### Task requirements
Please copy out the entries until you have copied the line that contains "The second view gained the YELLOW", beginning with the first line.

[Scene comparison data]
>>>>
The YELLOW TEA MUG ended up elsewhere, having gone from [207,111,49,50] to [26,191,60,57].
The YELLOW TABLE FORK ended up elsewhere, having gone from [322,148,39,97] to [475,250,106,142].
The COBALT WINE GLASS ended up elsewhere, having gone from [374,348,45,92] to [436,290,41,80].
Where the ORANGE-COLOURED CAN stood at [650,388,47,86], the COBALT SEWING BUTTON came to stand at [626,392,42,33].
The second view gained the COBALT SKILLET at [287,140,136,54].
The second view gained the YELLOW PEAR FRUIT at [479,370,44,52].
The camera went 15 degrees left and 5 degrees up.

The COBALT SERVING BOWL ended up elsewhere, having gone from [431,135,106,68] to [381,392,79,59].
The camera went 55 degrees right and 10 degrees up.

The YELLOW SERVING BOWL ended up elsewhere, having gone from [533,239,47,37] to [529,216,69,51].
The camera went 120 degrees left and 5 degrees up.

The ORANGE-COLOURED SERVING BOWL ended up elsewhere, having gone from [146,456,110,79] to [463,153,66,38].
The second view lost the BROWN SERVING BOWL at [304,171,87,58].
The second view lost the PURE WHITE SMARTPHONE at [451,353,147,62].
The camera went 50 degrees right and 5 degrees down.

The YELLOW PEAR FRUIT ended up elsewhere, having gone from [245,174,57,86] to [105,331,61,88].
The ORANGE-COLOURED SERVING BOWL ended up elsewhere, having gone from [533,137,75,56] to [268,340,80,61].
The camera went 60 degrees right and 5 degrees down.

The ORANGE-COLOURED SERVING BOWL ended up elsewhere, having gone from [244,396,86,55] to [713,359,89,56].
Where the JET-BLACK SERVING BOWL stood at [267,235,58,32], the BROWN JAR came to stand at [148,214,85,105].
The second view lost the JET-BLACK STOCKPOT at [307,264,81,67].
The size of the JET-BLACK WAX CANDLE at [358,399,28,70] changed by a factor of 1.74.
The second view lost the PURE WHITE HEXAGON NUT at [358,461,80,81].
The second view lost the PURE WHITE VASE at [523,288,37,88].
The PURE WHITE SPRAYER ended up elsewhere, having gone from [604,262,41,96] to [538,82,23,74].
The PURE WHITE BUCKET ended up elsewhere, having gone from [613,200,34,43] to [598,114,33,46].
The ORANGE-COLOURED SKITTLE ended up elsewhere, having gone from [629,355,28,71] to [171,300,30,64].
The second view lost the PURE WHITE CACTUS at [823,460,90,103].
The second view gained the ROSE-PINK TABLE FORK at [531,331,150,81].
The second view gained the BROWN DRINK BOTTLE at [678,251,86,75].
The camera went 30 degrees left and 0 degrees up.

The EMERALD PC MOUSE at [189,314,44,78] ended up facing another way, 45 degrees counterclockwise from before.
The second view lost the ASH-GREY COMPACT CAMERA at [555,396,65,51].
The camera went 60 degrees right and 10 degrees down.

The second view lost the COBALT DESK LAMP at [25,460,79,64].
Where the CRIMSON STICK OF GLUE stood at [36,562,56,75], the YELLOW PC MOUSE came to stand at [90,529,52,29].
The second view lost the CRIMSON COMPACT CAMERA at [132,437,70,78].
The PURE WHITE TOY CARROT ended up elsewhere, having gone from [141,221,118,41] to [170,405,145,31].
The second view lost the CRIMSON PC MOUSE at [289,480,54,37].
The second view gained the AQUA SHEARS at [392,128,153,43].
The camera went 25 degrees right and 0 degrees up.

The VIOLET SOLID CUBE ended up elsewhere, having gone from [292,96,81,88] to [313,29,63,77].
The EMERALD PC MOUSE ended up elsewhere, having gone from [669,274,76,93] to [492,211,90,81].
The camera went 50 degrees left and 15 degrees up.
<<<<
### Answer to this task
The YELLOW TEA MUG ended up elsewhere, having gone from [207,111,49,50] to [26,191,60,57].
The YELLOW TABLE FORK ended up elsewhere, having gone from [322,148,39,97] to [475,250,106,142].
The COBALT WINE GLASS ended up elsewhere, having gone from [374,348,45,92] to [436,290,41,80].
Where the ORANGE-COLOURED CAN stood at [650,388,47,86], the COBALT SEWING BUTTON came to stand at [626,392,42,33].
The second view gained the COBALT SKILLET at [287,140,136,54].
The second view gained the YELLOW PEAR FRUIT at [479,370,44,52].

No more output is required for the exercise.